+++ DATA EXTRACT

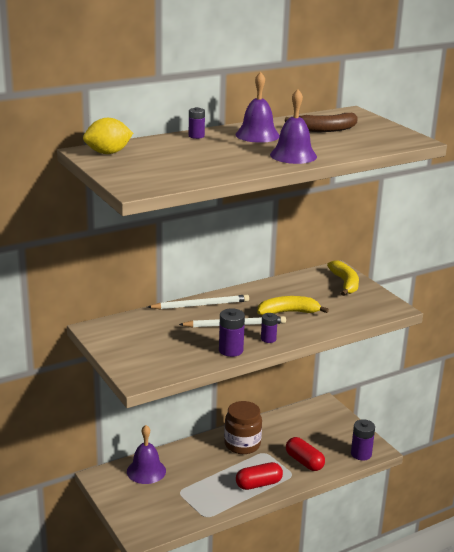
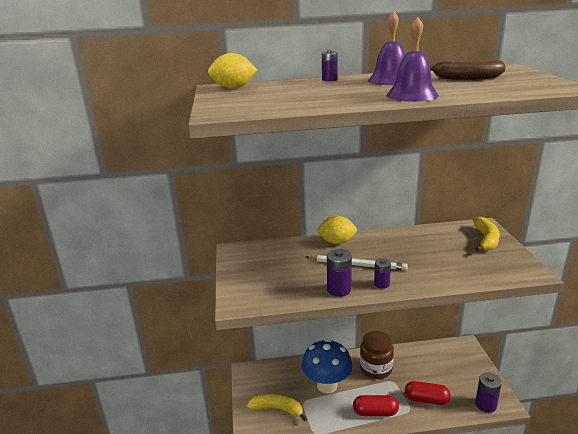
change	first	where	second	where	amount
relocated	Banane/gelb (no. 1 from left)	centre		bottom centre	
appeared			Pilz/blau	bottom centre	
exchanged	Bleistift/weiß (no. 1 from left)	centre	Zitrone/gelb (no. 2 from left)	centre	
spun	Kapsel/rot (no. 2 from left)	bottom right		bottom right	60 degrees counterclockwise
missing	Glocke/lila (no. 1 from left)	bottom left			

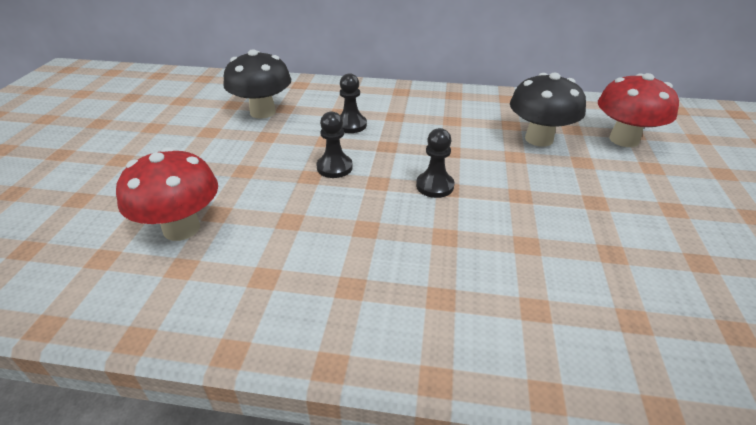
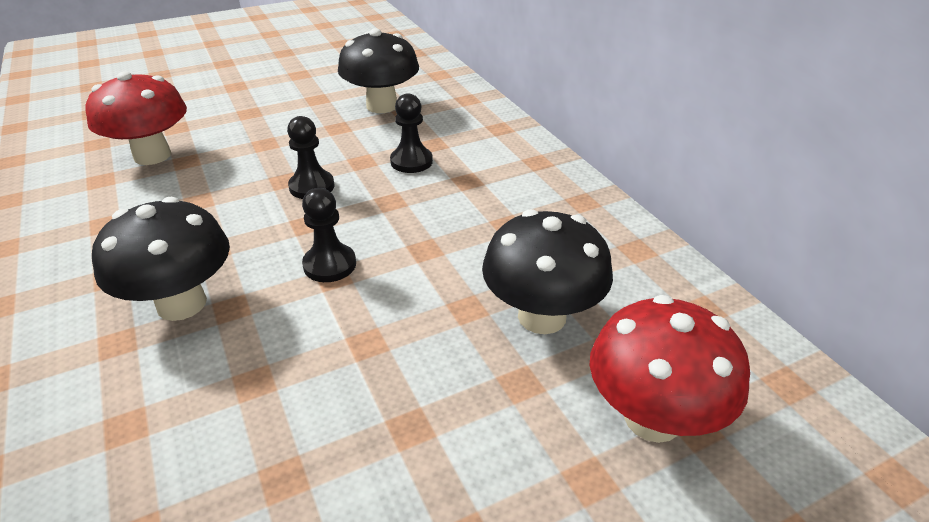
change	first	where	second	where	amount
appeared			Pilz/schwarz (no. 1 from left)	middle left	

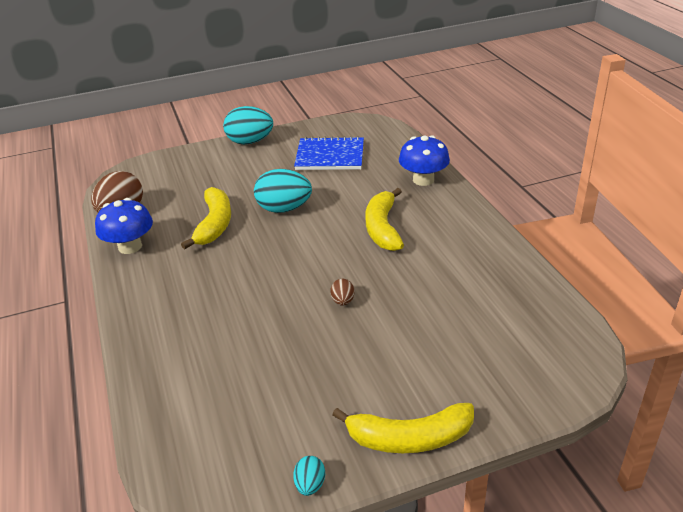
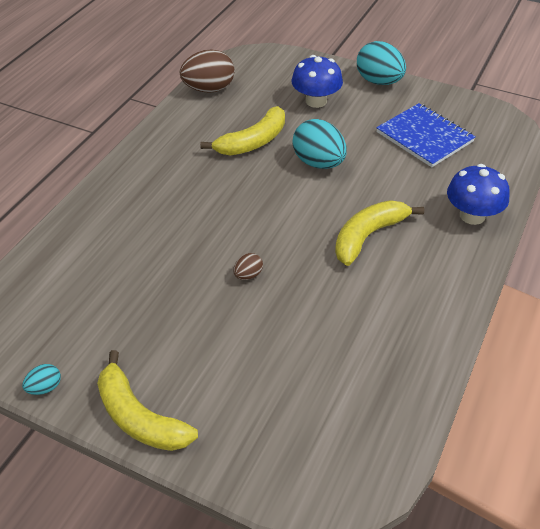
change	first	where	second	where	amount
relocated	Pilz/blau (no. 1 from left)	middle left		top centre	

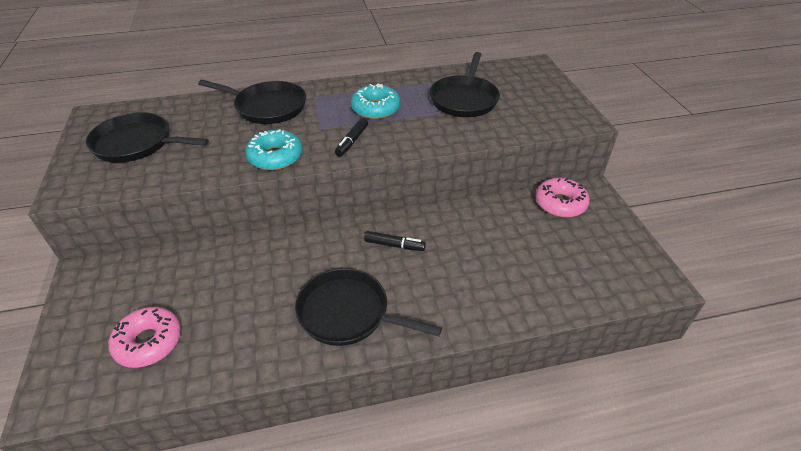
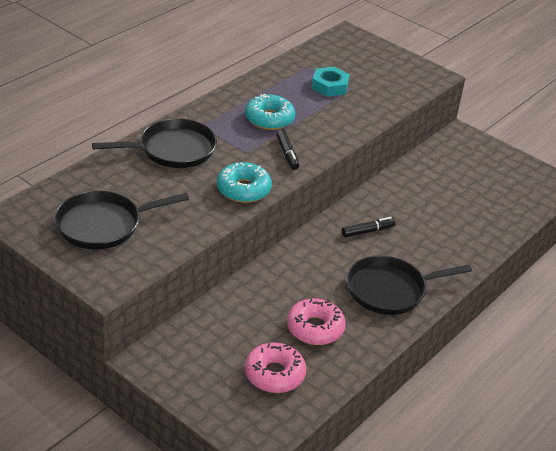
change	first	where	second	where	amount
relocated	Donut/rosa (no. 2 from left)	middle right		bottom centre	
exchanged	Pfanne/schwarz (no. 4 from left)	top centre	Sechskantmutter/türkis	top centre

++++++

→ REQUIRED ACTION: State how many lines of the data above contain the word "exchanged", and include nothing other than that number.

→ YOUR RESPONSE: 2